(Exercise data)

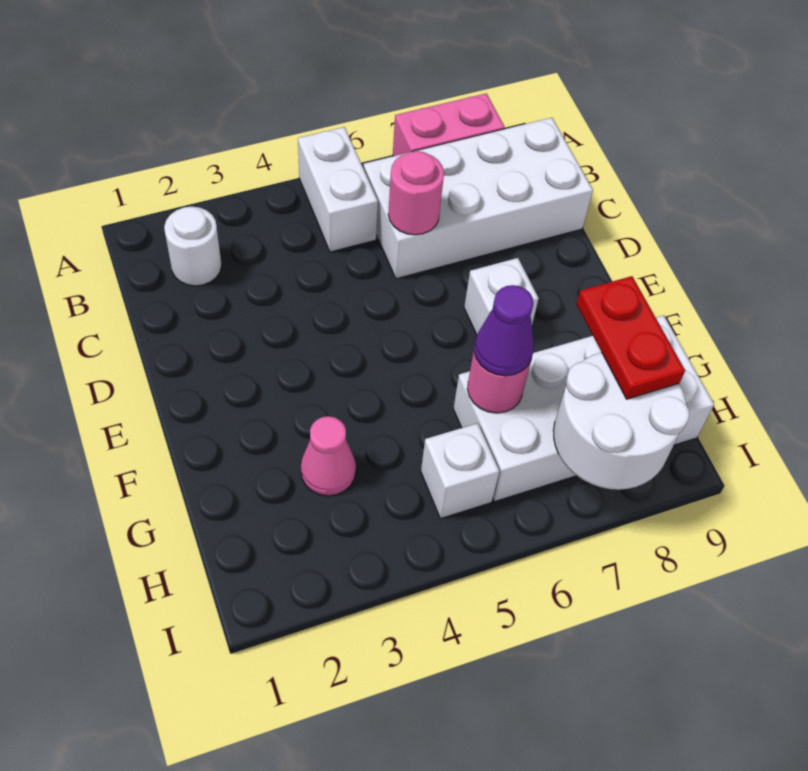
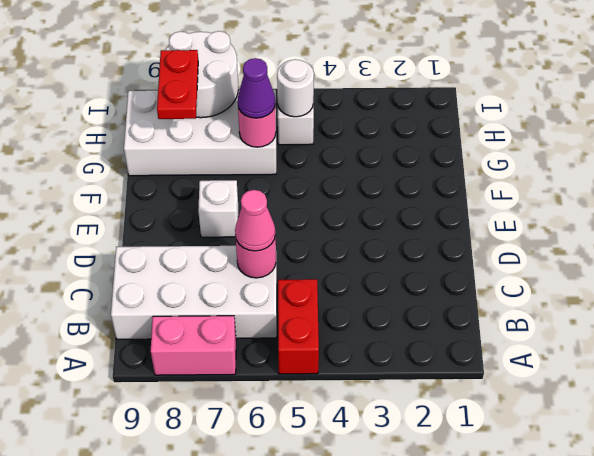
white brick A5:B5 level 1 -> red brick A5:B5 level 1
white round brick B2 level 1 -> white round brick H5 level 2
pink cone G3 level 1 -> pink cone C6 level 3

(End Exercise data)

Write out each line above containing "white".

white brick A5:B5 level 1 -> red brick A5:B5 level 1
white round brick B2 level 1 -> white round brick H5 level 2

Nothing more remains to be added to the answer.